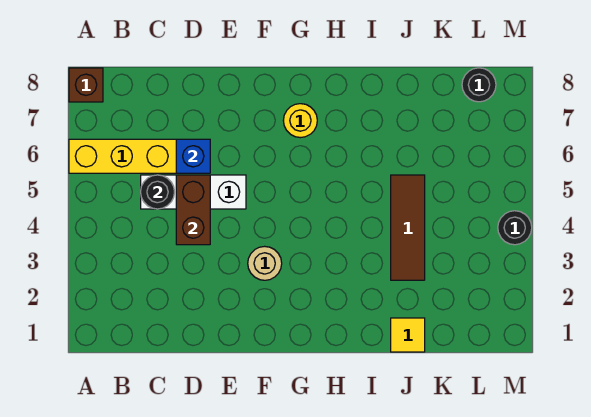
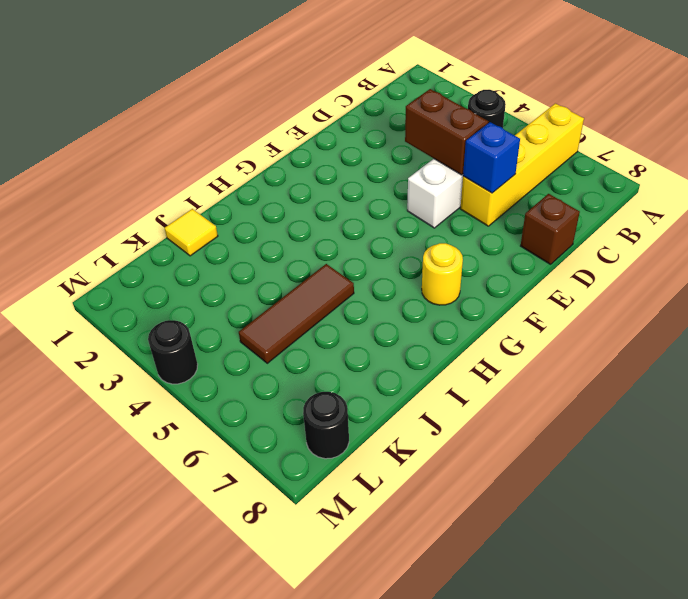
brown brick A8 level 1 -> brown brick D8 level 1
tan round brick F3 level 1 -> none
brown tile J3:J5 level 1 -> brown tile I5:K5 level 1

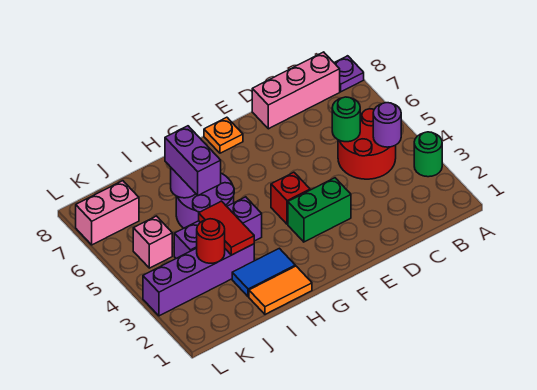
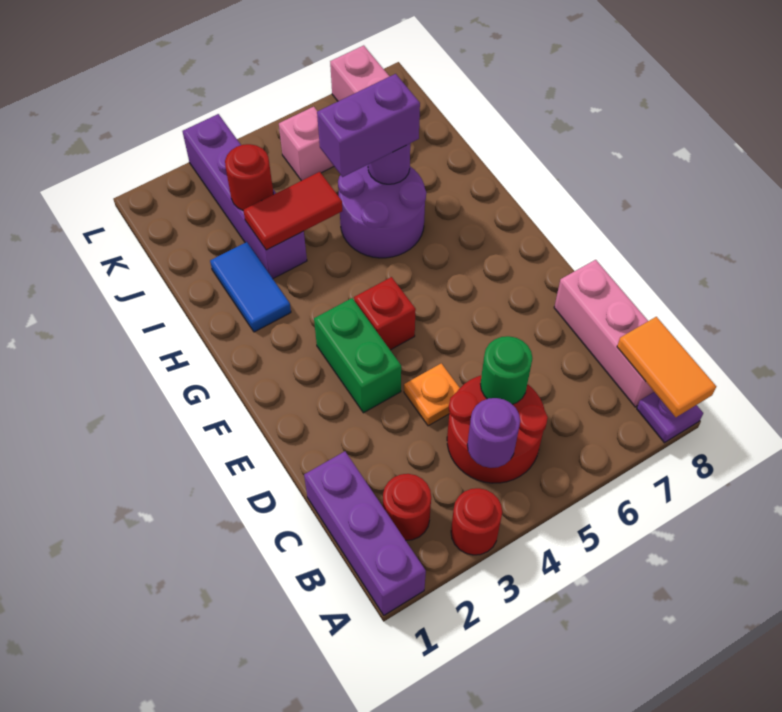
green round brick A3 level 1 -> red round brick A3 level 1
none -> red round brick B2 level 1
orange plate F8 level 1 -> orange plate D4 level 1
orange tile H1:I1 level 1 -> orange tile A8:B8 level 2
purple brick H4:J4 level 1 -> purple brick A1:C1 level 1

----------

§ Assigned task: Every line above that contains the word "tile" should be reported.

§ Answer section:
brown tile J3:J5 level 1 -> brown tile I5:K5 level 1
orange tile H1:I1 level 1 -> orange tile A8:B8 level 2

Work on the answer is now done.